■ The problem ■
The records below should be written out again, exactly.

■ Data listing ■
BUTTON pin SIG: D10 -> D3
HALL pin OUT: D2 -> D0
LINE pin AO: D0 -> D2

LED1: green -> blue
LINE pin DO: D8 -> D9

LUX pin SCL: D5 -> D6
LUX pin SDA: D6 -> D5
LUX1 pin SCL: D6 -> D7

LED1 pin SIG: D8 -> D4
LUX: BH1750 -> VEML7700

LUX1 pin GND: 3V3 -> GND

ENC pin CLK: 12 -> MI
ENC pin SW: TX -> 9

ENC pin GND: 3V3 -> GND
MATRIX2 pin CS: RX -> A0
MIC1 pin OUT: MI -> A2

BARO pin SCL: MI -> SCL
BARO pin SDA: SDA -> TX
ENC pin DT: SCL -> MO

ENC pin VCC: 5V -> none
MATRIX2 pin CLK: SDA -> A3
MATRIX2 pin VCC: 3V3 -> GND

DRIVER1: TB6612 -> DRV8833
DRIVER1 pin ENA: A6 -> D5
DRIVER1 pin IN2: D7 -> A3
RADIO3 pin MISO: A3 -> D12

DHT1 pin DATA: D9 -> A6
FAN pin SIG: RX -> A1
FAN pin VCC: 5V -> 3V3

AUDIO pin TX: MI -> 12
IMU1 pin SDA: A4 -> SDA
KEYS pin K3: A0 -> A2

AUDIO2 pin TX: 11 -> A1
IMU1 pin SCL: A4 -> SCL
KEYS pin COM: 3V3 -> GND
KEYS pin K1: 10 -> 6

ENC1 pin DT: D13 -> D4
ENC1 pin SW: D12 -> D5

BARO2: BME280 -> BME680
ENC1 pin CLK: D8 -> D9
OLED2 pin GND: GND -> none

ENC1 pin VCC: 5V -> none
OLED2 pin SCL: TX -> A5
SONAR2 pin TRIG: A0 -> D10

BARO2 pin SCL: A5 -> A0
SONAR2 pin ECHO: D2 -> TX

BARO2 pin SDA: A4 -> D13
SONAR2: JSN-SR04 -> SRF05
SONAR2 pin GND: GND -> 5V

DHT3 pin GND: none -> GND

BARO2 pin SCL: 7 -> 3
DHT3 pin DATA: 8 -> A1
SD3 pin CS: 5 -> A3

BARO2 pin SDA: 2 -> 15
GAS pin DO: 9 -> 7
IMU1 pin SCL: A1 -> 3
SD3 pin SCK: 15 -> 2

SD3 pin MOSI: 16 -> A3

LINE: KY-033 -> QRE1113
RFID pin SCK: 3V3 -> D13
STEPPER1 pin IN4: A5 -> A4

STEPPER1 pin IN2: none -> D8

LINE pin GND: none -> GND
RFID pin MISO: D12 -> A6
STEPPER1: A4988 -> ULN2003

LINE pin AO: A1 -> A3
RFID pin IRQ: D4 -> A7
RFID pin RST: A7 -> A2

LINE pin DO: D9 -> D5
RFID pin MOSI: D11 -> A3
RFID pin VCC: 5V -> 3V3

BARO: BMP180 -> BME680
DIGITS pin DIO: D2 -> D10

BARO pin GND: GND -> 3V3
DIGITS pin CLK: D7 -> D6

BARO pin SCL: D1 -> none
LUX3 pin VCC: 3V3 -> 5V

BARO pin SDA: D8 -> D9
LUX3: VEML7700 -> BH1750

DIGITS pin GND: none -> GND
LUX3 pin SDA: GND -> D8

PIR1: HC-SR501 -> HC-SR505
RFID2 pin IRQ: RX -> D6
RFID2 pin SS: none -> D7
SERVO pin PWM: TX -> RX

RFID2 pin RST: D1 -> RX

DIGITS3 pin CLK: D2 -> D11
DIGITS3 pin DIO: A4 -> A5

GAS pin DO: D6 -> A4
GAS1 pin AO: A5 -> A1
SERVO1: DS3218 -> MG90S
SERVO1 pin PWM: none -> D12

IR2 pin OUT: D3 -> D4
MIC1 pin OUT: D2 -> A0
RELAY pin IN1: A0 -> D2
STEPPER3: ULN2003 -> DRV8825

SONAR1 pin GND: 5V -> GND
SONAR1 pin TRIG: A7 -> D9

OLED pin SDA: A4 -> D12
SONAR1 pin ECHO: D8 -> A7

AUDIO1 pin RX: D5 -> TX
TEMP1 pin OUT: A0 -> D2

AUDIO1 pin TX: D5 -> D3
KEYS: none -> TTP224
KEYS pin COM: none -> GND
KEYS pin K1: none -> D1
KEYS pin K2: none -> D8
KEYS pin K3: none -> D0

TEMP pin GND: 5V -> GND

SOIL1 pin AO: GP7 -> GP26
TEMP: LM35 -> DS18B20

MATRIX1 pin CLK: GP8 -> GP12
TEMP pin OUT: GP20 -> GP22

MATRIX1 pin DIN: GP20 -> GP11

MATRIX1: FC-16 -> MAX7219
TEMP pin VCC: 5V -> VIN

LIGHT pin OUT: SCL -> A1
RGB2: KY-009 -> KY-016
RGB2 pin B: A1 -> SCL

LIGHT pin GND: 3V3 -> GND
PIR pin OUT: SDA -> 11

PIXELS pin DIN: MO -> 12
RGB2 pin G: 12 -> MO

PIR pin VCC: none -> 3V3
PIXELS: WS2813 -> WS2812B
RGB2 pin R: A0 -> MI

■ Answer box ■
BUTTON pin SIG: D10 -> D3
HALL pin OUT: D2 -> D0
LINE pin AO: D0 -> D2

LED1: green -> blue
LINE pin DO: D8 -> D9

LUX pin SCL: D5 -> D6
LUX pin SDA: D6 -> D5
LUX1 pin SCL: D6 -> D7

LED1 pin SIG: D8 -> D4
LUX: BH1750 -> VEML7700

LUX1 pin GND: 3V3 -> GND

ENC pin CLK: 12 -> MI
ENC pin SW: TX -> 9

ENC pin GND: 3V3 -> GND
MATRIX2 pin CS: RX -> A0
MIC1 pin OUT: MI -> A2

BARO pin SCL: MI -> SCL
BARO pin SDA: SDA -> TX
ENC pin DT: SCL -> MO

ENC pin VCC: 5V -> none
MATRIX2 pin CLK: SDA -> A3
MATRIX2 pin VCC: 3V3 -> GND

DRIVER1: TB6612 -> DRV8833
DRIVER1 pin ENA: A6 -> D5
DRIVER1 pin IN2: D7 -> A3
RADIO3 pin MISO: A3 -> D12

DHT1 pin DATA: D9 -> A6
FAN pin SIG: RX -> A1
FAN pin VCC: 5V -> 3V3

AUDIO pin TX: MI -> 12
IMU1 pin SDA: A4 -> SDA
KEYS pin K3: A0 -> A2

AUDIO2 pin TX: 11 -> A1
IMU1 pin SCL: A4 -> SCL
KEYS pin COM: 3V3 -> GND
KEYS pin K1: 10 -> 6

ENC1 pin DT: D13 -> D4
ENC1 pin SW: D12 -> D5

BARO2: BME280 -> BME680
ENC1 pin CLK: D8 -> D9
OLED2 pin GND: GND -> none

ENC1 pin VCC: 5V -> none
OLED2 pin SCL: TX -> A5
SONAR2 pin TRIG: A0 -> D10

BARO2 pin SCL: A5 -> A0
SONAR2 pin ECHO: D2 -> TX

BARO2 pin SDA: A4 -> D13
SONAR2: JSN-SR04 -> SRF05
SONAR2 pin GND: GND -> 5V

DHT3 pin GND: none -> GND

BARO2 pin SCL: 7 -> 3
DHT3 pin DATA: 8 -> A1
SD3 pin CS: 5 -> A3

BARO2 pin SDA: 2 -> 15
GAS pin DO: 9 -> 7
IMU1 pin SCL: A1 -> 3
SD3 pin SCK: 15 -> 2

SD3 pin MOSI: 16 -> A3

LINE: KY-033 -> QRE1113
RFID pin SCK: 3V3 -> D13
STEPPER1 pin IN4: A5 -> A4

STEPPER1 pin IN2: none -> D8

LINE pin GND: none -> GND
RFID pin MISO: D12 -> A6
STEPPER1: A4988 -> ULN2003

LINE pin AO: A1 -> A3
RFID pin IRQ: D4 -> A7
RFID pin RST: A7 -> A2

LINE pin DO: D9 -> D5
RFID pin MOSI: D11 -> A3
RFID pin VCC: 5V -> 3V3

BARO: BMP180 -> BME680
DIGITS pin DIO: D2 -> D10

BARO pin GND: GND -> 3V3
DIGITS pin CLK: D7 -> D6

BARO pin SCL: D1 -> none
LUX3 pin VCC: 3V3 -> 5V

BARO pin SDA: D8 -> D9
LUX3: VEML7700 -> BH1750

DIGITS pin GND: none -> GND
LUX3 pin SDA: GND -> D8

PIR1: HC-SR501 -> HC-SR505
RFID2 pin IRQ: RX -> D6
RFID2 pin SS: none -> D7
SERVO pin PWM: TX -> RX

RFID2 pin RST: D1 -> RX

DIGITS3 pin CLK: D2 -> D11
DIGITS3 pin DIO: A4 -> A5

GAS pin DO: D6 -> A4
GAS1 pin AO: A5 -> A1
SERVO1: DS3218 -> MG90S
SERVO1 pin PWM: none -> D12

IR2 pin OUT: D3 -> D4
MIC1 pin OUT: D2 -> A0
RELAY pin IN1: A0 -> D2
STEPPER3: ULN2003 -> DRV8825

SONAR1 pin GND: 5V -> GND
SONAR1 pin TRIG: A7 -> D9

OLED pin SDA: A4 -> D12
SONAR1 pin ECHO: D8 -> A7

AUDIO1 pin RX: D5 -> TX
TEMP1 pin OUT: A0 -> D2

AUDIO1 pin TX: D5 -> D3
KEYS: none -> TTP224
KEYS pin COM: none -> GND
KEYS pin K1: none -> D1
KEYS pin K2: none -> D8
KEYS pin K3: none -> D0

TEMP pin GND: 5V -> GND

SOIL1 pin AO: GP7 -> GP26
TEMP: LM35 -> DS18B20

MATRIX1 pin CLK: GP8 -> GP12
TEMP pin OUT: GP20 -> GP22

MATRIX1 pin DIN: GP20 -> GP11

MATRIX1: FC-16 -> MAX7219
TEMP pin VCC: 5V -> VIN

LIGHT pin OUT: SCL -> A1
RGB2: KY-009 -> KY-016
RGB2 pin B: A1 -> SCL

LIGHT pin GND: 3V3 -> GND
PIR pin OUT: SDA -> 11

PIXELS pin DIN: MO -> 12
RGB2 pin G: 12 -> MO

PIR pin VCC: none -> 3V3
PIXELS: WS2813 -> WS2812B
RGB2 pin R: A0 -> MI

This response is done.